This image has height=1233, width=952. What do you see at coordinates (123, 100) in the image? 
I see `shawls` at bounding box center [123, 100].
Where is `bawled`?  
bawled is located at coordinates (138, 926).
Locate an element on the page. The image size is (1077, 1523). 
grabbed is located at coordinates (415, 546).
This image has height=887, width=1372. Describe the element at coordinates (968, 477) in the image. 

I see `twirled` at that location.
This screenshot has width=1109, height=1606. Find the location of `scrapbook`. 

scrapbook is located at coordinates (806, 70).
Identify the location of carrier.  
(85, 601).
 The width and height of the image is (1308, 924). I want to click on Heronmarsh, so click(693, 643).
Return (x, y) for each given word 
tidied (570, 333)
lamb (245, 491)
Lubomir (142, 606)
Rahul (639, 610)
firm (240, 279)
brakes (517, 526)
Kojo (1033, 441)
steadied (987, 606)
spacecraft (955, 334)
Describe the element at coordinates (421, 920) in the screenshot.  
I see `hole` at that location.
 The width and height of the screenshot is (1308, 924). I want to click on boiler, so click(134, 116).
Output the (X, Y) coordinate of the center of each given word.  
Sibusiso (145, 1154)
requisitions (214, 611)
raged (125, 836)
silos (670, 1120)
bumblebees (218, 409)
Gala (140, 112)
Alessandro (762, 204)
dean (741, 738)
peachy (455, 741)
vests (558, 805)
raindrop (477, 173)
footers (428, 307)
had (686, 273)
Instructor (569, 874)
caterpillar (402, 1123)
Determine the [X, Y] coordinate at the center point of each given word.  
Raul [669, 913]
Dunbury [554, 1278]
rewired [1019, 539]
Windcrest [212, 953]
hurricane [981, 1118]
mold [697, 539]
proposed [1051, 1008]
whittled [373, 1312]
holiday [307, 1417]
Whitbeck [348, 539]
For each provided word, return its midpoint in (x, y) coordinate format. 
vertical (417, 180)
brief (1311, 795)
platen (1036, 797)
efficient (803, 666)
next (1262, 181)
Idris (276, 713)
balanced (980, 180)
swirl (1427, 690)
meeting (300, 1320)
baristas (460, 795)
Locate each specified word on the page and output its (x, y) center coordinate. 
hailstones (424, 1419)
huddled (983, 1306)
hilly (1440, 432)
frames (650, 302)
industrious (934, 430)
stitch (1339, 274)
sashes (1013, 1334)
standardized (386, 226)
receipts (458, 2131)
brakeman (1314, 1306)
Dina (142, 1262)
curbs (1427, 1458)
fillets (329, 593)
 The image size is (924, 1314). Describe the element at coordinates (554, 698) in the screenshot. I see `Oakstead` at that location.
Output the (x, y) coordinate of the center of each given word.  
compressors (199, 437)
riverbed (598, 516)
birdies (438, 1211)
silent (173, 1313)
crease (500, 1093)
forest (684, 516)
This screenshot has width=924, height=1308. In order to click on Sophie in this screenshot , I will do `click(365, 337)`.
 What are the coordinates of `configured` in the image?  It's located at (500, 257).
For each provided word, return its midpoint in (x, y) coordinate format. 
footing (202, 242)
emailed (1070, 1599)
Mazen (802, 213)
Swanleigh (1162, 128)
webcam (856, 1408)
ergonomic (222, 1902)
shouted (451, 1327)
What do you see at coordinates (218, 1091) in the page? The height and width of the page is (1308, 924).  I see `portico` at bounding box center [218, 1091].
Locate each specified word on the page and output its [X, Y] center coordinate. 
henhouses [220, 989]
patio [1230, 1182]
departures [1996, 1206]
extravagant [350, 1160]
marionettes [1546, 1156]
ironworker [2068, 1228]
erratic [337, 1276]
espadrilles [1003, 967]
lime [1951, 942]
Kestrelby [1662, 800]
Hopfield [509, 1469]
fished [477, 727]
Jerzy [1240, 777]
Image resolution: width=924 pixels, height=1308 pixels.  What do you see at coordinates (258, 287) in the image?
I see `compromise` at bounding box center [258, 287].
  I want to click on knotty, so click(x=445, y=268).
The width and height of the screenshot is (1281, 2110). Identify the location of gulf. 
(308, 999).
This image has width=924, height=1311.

•••••

- **To do**:
Copy the part that opens with the line containing "Describe the element at coordinates (421, 920)" and closes with the line containing "Dunbury [554, 1278]", with "bumblebees" changed to "hornets" and nothing else altered.

- **Full response**:
Describe the element at coordinates (421, 920) in the screenshot.  
I see `hole` at that location.
 The width and height of the screenshot is (1308, 924). I want to click on boiler, so click(134, 116).
Output the (X, Y) coordinate of the center of each given word.  
Sibusiso (145, 1154)
requisitions (214, 611)
raged (125, 836)
silos (670, 1120)
hornets (218, 409)
Gala (140, 112)
Alessandro (762, 204)
dean (741, 738)
peachy (455, 741)
vests (558, 805)
raindrop (477, 173)
footers (428, 307)
had (686, 273)
Instructor (569, 874)
caterpillar (402, 1123)
Determine the [X, Y] coordinate at the center point of each given word.  
Raul [669, 913]
Dunbury [554, 1278]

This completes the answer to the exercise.